(Exercise directions): Determine which lines of the records include the word "none", and copy them.

(Dataset records):
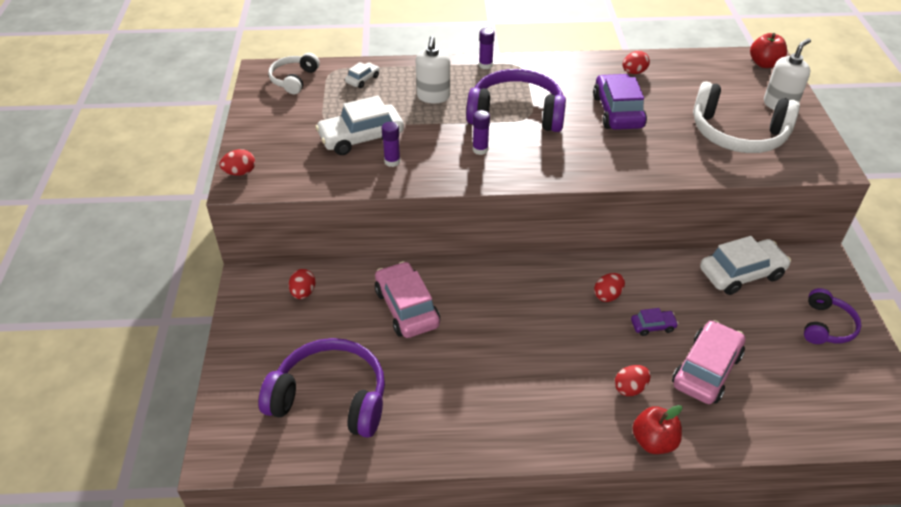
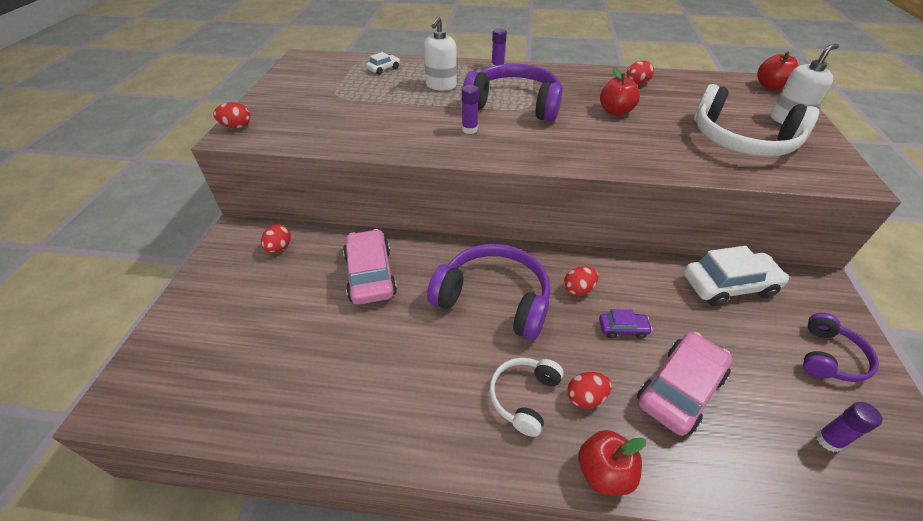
camera: 10 degrees right, 0 degrees up
(294, 79) = (325, 64): white headphones -> white headphones (524, 397)
(330, 398) = (257, 357): purple headphones -> purple headphones (493, 299)
(361, 138) = (361, 110): white car -> none
(392, 161) = (381, 131): purple glue stick -> purple glue stick (828, 440)
(617, 111) = (615, 111): purple car -> red apple

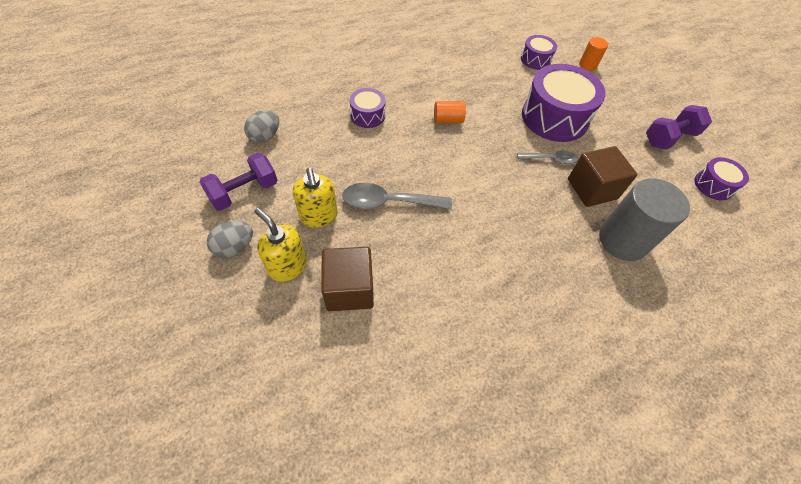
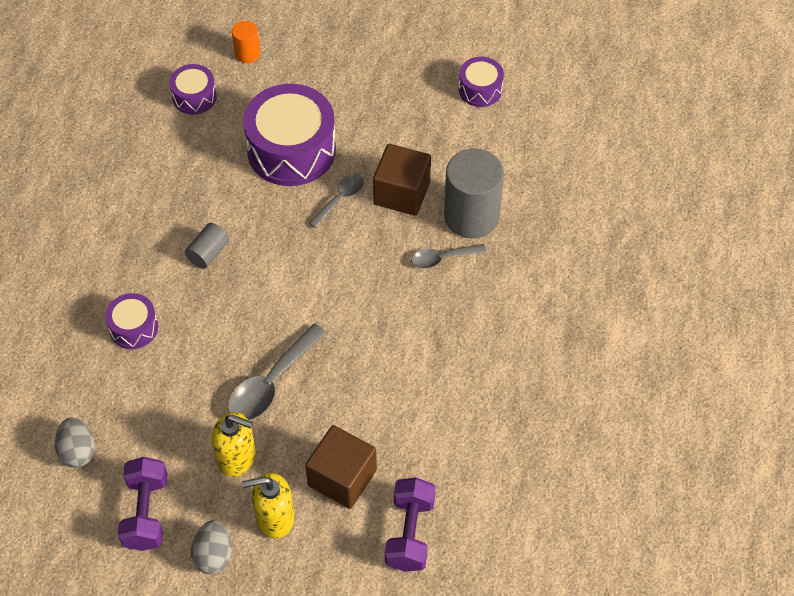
camera: 50 degrees left, 0 degrees up
(448, 120) = (208, 253): orange cylinder -> grey cylinder
(573, 243) = (442, 258): none -> grey spoon
(669, 138) = (402, 72): purple dumbbell -> purple dumbbell (410, 533)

(Solution to the problem):
(361, 138) = (361, 110): white car -> none
(573, 243) = (442, 258): none -> grey spoon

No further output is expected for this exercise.